*** Block opens ***
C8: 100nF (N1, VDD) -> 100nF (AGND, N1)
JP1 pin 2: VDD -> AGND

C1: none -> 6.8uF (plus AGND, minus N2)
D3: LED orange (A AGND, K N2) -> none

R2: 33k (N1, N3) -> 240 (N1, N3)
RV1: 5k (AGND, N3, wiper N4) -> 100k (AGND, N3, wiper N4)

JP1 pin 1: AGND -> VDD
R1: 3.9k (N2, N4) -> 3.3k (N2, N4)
*** Block closes ***
*** Block opens ***
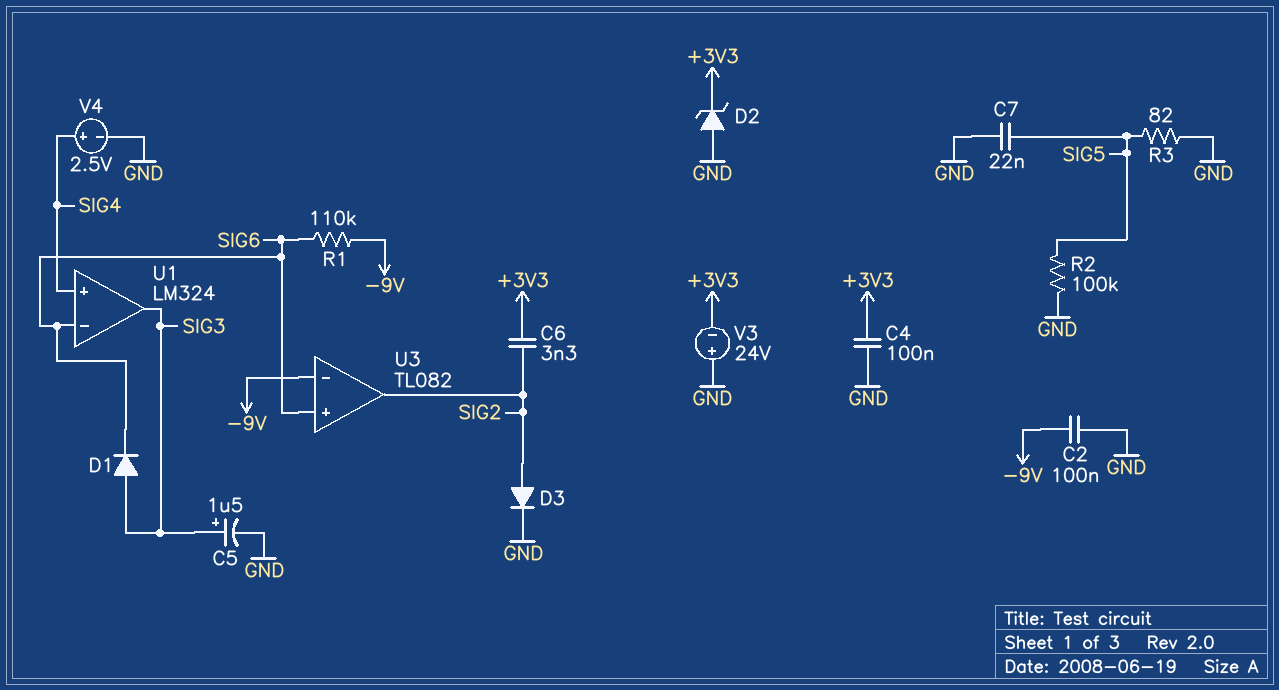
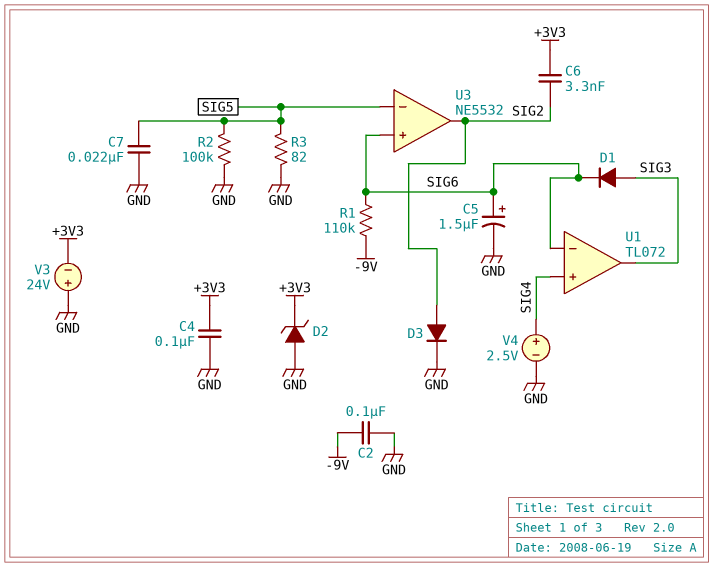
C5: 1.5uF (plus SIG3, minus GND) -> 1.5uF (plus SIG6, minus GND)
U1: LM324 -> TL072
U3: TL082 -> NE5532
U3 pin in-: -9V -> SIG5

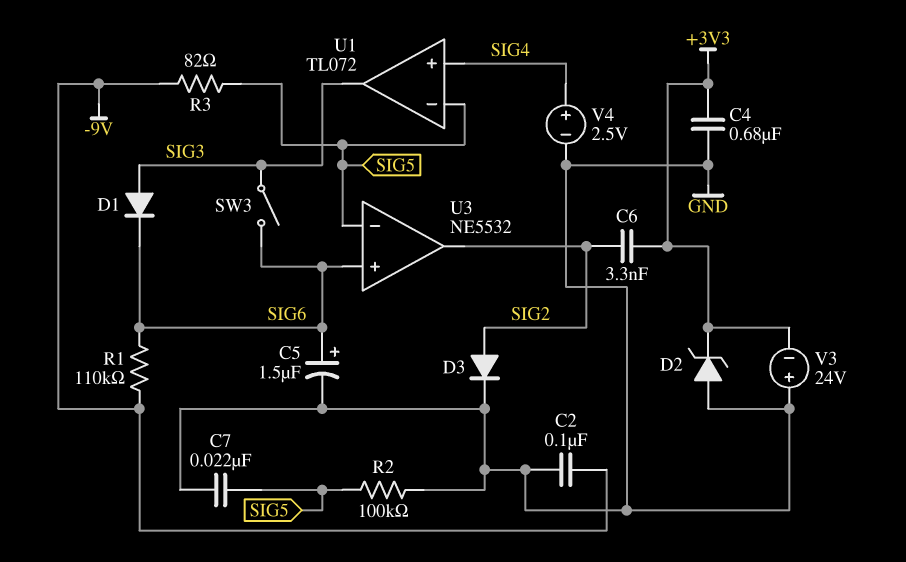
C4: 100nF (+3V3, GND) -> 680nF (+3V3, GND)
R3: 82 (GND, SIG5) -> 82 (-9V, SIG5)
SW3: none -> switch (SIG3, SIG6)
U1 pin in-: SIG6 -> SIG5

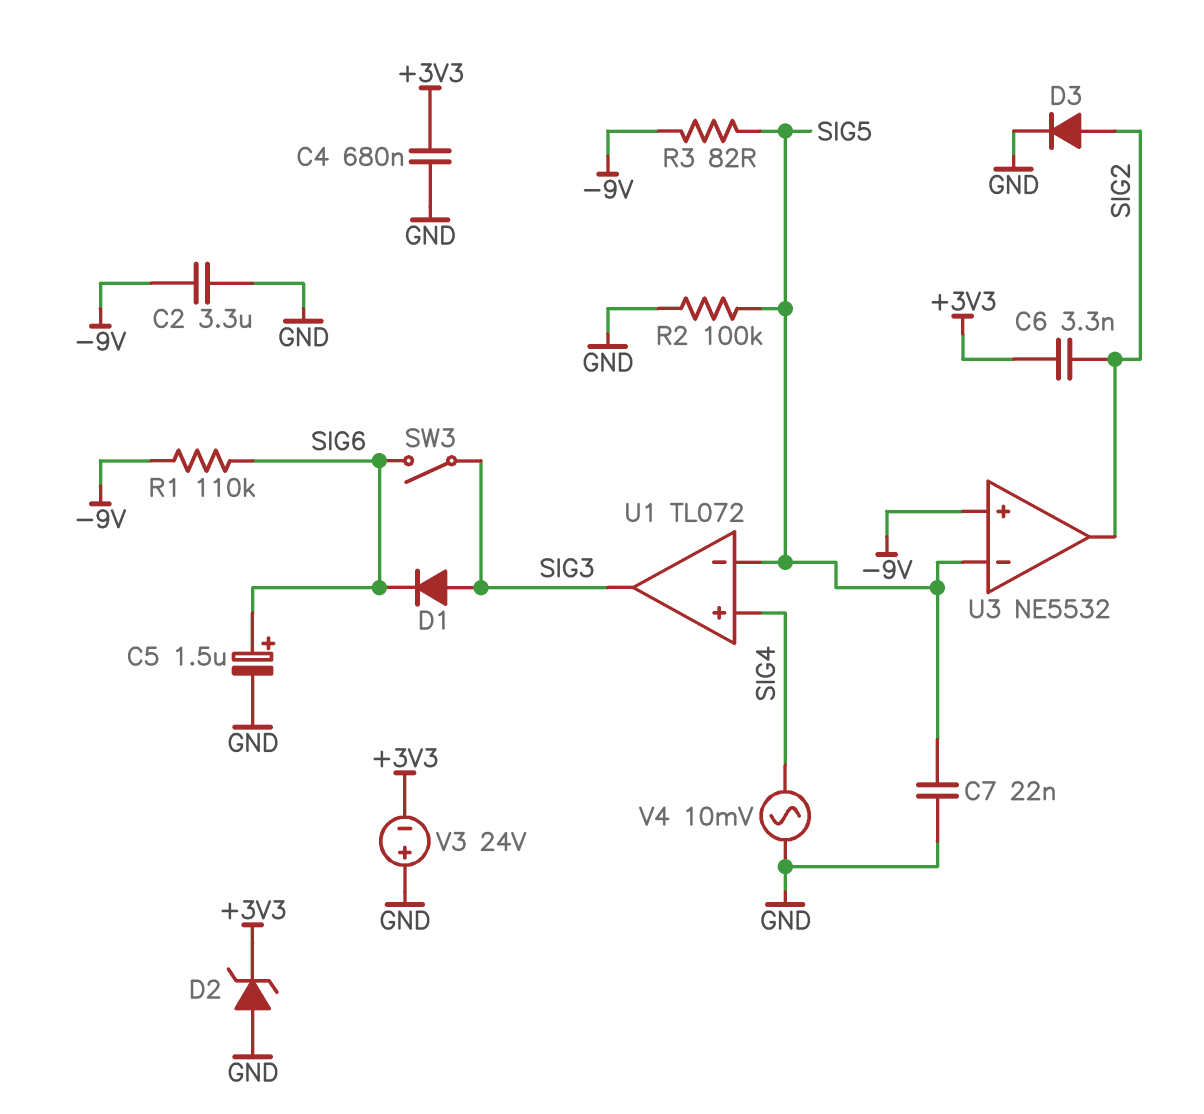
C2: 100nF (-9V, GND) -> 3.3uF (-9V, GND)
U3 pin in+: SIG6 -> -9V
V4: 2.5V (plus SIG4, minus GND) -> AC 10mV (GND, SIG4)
*** Block closes ***
*** Block opens ***
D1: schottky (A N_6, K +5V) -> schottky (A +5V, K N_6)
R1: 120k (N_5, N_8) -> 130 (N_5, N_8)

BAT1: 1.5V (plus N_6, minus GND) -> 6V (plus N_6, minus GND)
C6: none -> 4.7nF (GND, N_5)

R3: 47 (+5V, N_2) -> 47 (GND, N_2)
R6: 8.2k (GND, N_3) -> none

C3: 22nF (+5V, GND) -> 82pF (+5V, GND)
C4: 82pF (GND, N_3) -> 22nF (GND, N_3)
*** Block closes ***
• [TASK TO CARRY OUT]
What is needed is an exact copy of only the lines above from the one with "R3: 82 (GND, SIG5) -> 82 (-9V, SIG5)" to the one with "V4: 2.5V (plus", both kept, with every picture left out.

• [ANSWER TO THIS TASK]
R3: 82 (GND, SIG5) -> 82 (-9V, SIG5)
SW3: none -> switch (SIG3, SIG6)
U1 pin in-: SIG6 -> SIG5

C2: 100nF (-9V, GND) -> 3.3uF (-9V, GND)
U3 pin in+: SIG6 -> -9V
V4: 2.5V (plus SIG4, minus GND) -> AC 10mV (GND, SIG4)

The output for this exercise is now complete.